───── Information given ─────
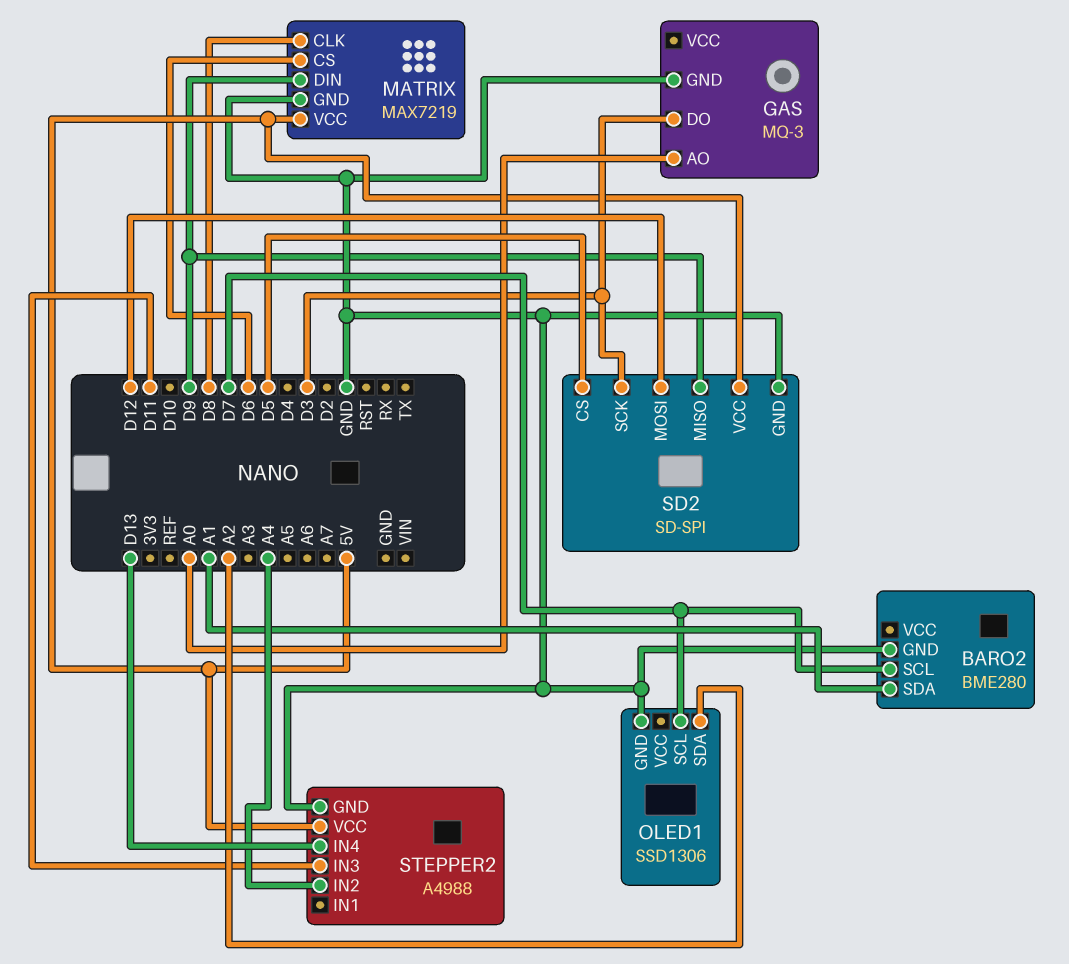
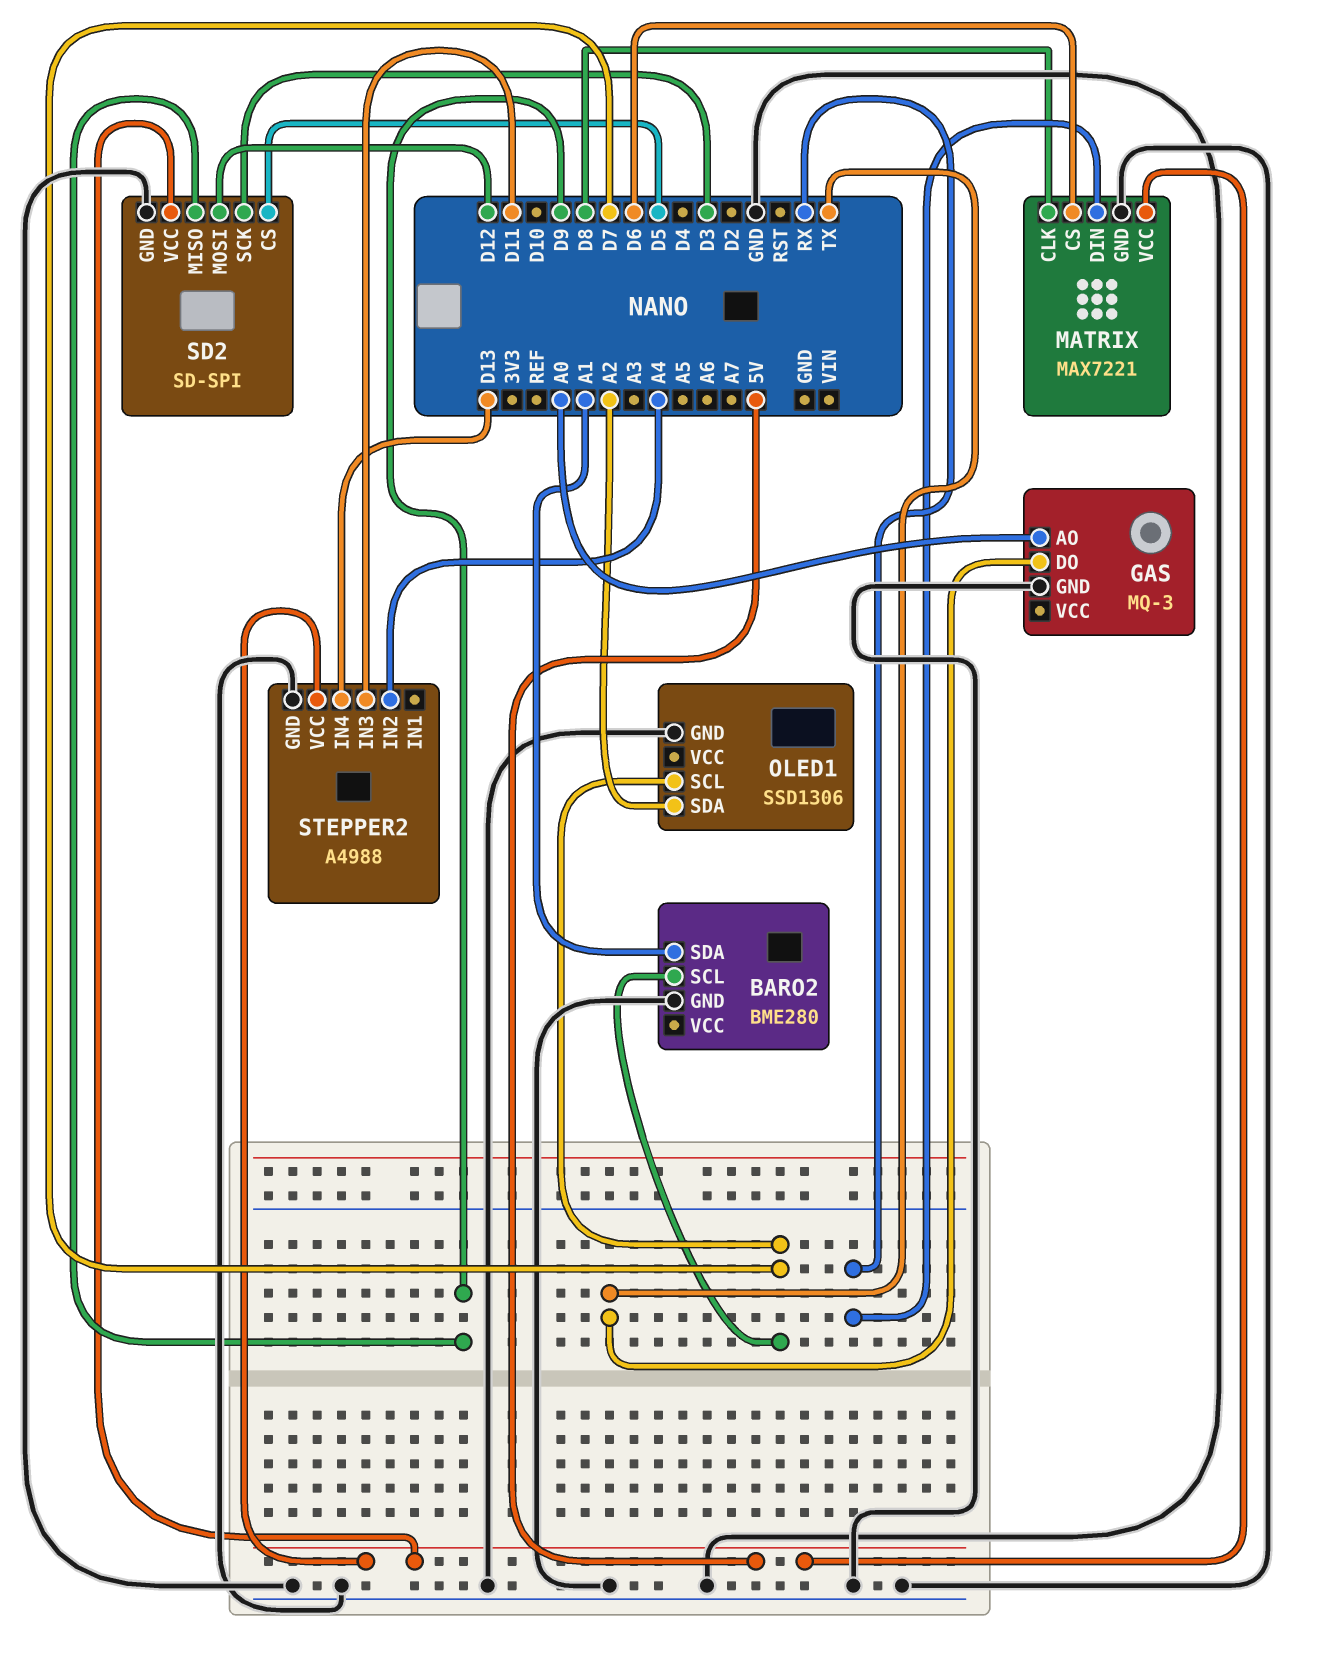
GAS pin DO: D3 -> TX
MATRIX: MAX7219 -> MAX7221
MATRIX pin DIN: D9 -> RX

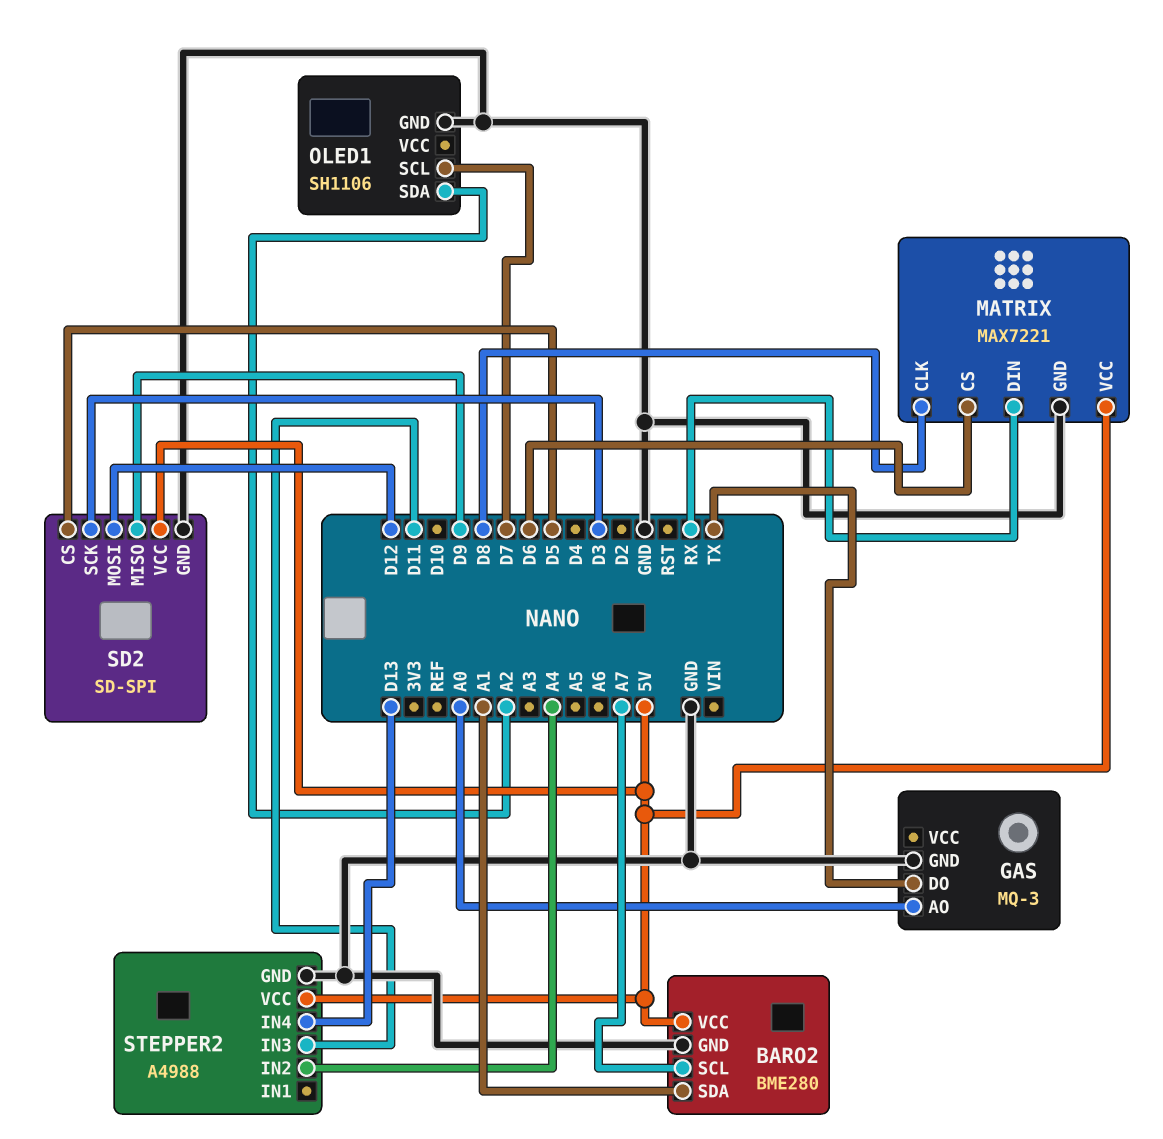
BARO2 pin SCL: D7 -> A7
BARO2 pin VCC: none -> 5V
OLED1: SSD1306 -> SH1106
─────
**Problem requirements**. Go through the listing above. Show each line where the word "MATRIX" is found.

**Solution for this problem**.
MATRIX: MAX7219 -> MAX7221
MATRIX pin DIN: D9 -> RX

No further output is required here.